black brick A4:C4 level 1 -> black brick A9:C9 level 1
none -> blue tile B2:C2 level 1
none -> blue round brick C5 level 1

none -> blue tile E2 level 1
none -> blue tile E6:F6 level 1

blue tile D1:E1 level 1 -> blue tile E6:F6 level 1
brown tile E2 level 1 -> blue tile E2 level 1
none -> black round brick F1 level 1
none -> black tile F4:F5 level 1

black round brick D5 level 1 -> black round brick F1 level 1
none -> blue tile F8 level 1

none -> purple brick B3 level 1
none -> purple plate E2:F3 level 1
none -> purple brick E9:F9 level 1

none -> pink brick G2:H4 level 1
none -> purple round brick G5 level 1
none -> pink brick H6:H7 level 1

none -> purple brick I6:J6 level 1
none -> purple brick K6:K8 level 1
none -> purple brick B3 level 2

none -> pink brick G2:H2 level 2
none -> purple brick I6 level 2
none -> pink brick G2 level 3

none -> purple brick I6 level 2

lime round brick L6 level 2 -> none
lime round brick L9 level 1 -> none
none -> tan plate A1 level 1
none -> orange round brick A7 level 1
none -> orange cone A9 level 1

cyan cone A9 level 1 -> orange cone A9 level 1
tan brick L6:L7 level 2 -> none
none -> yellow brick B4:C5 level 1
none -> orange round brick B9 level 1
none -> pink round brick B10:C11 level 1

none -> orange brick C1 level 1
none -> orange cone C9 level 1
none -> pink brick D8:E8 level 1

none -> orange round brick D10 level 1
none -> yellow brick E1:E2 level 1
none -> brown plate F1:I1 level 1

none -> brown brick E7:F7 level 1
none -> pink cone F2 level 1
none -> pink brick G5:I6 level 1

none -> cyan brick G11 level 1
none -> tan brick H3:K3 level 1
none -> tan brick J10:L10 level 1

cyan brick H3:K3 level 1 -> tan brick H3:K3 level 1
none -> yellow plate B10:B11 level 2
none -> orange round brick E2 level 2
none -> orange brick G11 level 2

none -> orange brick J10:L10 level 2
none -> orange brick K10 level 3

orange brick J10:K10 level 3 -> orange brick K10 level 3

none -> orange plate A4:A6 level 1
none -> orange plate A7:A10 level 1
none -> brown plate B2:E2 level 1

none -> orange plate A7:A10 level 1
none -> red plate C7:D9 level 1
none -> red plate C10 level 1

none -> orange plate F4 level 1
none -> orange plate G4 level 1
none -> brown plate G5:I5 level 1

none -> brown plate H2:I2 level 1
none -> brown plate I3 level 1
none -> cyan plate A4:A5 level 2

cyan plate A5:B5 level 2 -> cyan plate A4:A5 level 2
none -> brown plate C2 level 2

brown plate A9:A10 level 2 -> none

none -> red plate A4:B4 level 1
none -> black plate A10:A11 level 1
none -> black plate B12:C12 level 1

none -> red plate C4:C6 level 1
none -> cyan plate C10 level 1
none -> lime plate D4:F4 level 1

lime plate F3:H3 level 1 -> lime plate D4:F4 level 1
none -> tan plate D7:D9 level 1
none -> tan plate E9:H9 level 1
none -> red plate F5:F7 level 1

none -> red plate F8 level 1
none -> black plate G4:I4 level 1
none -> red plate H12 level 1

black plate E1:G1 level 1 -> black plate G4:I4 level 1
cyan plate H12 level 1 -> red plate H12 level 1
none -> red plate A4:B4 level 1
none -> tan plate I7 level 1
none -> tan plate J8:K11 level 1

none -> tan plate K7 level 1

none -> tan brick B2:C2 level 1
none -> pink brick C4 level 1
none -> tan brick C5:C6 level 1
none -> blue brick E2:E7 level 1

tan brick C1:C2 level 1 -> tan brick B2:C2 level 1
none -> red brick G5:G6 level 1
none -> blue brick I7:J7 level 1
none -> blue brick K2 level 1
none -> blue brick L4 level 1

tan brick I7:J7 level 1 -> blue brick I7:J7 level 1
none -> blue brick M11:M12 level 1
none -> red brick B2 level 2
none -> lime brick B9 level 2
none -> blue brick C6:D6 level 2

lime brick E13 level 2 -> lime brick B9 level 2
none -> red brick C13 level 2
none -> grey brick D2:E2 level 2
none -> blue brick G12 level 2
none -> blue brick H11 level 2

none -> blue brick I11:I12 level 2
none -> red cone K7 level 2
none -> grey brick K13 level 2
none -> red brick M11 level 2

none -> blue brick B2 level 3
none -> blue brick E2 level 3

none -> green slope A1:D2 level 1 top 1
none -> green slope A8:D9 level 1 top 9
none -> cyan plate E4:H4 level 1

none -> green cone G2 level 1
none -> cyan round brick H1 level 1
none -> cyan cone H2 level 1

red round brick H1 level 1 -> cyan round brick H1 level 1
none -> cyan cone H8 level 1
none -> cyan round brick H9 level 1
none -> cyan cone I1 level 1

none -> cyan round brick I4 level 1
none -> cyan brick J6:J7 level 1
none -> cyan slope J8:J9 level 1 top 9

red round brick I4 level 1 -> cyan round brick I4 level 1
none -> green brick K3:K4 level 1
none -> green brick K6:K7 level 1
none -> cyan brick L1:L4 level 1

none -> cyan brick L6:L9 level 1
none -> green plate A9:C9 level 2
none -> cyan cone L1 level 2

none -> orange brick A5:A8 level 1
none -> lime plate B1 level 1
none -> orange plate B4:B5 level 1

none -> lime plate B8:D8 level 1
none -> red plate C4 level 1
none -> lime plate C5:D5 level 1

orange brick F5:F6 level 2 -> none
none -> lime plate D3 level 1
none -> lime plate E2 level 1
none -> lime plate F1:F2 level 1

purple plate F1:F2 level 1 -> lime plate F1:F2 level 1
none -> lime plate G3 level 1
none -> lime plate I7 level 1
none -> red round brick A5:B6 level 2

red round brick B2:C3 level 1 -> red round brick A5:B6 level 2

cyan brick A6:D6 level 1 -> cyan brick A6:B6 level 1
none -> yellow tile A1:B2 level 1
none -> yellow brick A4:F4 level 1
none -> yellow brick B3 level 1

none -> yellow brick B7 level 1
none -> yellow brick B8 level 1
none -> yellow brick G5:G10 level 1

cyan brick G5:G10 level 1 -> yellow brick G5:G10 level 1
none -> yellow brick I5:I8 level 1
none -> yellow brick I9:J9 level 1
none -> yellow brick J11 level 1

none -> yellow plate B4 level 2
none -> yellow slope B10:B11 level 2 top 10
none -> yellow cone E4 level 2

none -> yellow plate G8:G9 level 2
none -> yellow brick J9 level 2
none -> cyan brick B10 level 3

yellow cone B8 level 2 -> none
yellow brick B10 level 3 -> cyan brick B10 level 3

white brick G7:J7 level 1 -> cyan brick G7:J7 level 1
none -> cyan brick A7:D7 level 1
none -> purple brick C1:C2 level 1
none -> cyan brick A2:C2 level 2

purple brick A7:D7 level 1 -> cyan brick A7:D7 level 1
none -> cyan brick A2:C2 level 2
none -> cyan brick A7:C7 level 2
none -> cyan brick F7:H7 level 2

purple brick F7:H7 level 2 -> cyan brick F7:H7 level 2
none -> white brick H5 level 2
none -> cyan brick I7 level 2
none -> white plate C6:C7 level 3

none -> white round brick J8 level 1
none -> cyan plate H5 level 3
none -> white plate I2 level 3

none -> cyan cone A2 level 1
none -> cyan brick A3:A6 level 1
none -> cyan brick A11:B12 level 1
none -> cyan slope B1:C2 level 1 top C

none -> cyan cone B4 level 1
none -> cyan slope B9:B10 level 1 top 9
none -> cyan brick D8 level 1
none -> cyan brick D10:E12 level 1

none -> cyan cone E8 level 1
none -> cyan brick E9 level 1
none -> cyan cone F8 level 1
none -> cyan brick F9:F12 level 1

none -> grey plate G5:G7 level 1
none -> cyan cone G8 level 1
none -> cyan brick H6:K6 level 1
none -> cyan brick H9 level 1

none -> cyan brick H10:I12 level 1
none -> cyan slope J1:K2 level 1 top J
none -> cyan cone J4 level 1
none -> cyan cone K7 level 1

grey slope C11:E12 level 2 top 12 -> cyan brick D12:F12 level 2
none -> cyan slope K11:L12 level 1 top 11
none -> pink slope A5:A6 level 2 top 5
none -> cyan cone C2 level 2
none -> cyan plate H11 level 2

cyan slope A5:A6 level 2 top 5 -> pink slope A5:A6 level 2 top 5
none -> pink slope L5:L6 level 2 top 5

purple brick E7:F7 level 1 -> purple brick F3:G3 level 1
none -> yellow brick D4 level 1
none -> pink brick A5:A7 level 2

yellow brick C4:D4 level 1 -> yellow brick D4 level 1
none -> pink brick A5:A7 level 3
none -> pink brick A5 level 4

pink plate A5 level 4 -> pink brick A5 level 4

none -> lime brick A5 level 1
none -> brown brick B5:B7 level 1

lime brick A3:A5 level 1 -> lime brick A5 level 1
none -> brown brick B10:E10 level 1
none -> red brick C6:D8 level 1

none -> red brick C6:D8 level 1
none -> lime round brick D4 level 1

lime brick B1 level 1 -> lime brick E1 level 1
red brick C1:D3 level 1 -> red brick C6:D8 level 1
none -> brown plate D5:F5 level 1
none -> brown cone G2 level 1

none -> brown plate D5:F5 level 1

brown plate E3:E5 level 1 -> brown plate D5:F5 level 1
# # # #
## Task details
Give back the records above exactly, limited to the lines between the one holding "none -> yellow plate B4 level 2" and the one holding "yellow cone B8 level 2 -> none", inclusive.

## Written solution
none -> yellow plate B4 level 2
none -> yellow slope B10:B11 level 2 top 10
none -> yellow cone E4 level 2

none -> yellow plate G8:G9 level 2
none -> yellow brick J9 level 2
none -> cyan brick B10 level 3

yellow cone B8 level 2 -> none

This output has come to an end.